* [WHAT THE EXERCISE ASKS]: Find every line below where the string "depth" shows up, and copy those lines.

* [RECORDS FOR THIS TASK]:
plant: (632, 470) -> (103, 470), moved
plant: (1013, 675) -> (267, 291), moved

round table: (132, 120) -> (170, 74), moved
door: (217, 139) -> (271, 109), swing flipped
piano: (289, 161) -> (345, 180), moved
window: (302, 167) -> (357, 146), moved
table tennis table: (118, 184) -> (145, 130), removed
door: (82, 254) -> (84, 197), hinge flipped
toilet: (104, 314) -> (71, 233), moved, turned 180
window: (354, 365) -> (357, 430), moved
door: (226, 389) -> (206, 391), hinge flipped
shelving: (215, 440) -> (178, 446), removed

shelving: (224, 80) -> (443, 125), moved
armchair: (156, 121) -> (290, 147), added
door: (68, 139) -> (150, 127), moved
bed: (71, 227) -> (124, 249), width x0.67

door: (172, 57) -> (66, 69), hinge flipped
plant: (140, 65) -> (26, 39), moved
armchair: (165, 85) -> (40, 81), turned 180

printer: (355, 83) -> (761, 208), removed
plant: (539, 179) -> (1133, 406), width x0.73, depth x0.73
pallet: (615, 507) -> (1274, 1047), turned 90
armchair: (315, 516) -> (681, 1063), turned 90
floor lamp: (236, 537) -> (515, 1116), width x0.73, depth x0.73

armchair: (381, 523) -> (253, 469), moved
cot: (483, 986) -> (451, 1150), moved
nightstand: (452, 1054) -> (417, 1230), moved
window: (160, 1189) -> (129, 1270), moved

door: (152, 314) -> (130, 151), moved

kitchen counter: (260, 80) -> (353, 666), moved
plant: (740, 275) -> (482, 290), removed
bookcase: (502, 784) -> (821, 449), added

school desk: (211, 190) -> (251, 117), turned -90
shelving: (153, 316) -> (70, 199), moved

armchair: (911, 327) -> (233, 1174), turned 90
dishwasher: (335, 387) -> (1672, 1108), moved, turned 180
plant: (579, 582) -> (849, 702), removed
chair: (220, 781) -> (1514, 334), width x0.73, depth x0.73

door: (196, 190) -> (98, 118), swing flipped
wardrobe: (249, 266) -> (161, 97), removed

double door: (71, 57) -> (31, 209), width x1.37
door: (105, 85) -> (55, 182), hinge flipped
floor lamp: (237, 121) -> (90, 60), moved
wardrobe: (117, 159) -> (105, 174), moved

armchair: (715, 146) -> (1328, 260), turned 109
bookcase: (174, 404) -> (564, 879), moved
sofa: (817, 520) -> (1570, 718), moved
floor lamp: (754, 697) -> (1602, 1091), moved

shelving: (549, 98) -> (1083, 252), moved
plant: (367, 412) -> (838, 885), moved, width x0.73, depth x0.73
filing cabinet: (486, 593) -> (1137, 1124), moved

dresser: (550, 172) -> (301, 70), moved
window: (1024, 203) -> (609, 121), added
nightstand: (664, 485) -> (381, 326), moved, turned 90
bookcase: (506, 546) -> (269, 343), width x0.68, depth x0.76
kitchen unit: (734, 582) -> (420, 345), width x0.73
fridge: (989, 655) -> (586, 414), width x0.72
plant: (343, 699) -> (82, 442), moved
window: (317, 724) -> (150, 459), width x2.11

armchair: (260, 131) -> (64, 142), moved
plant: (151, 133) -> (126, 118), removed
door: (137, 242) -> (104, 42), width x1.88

* [WRITTEN REPLY]:
plant: (539, 179) -> (1133, 406), width x0.73, depth x0.73
floor lamp: (236, 537) -> (515, 1116), width x0.73, depth x0.73
chair: (220, 781) -> (1514, 334), width x0.73, depth x0.73
plant: (367, 412) -> (838, 885), moved, width x0.73, depth x0.73
bookcase: (506, 546) -> (269, 343), width x0.68, depth x0.76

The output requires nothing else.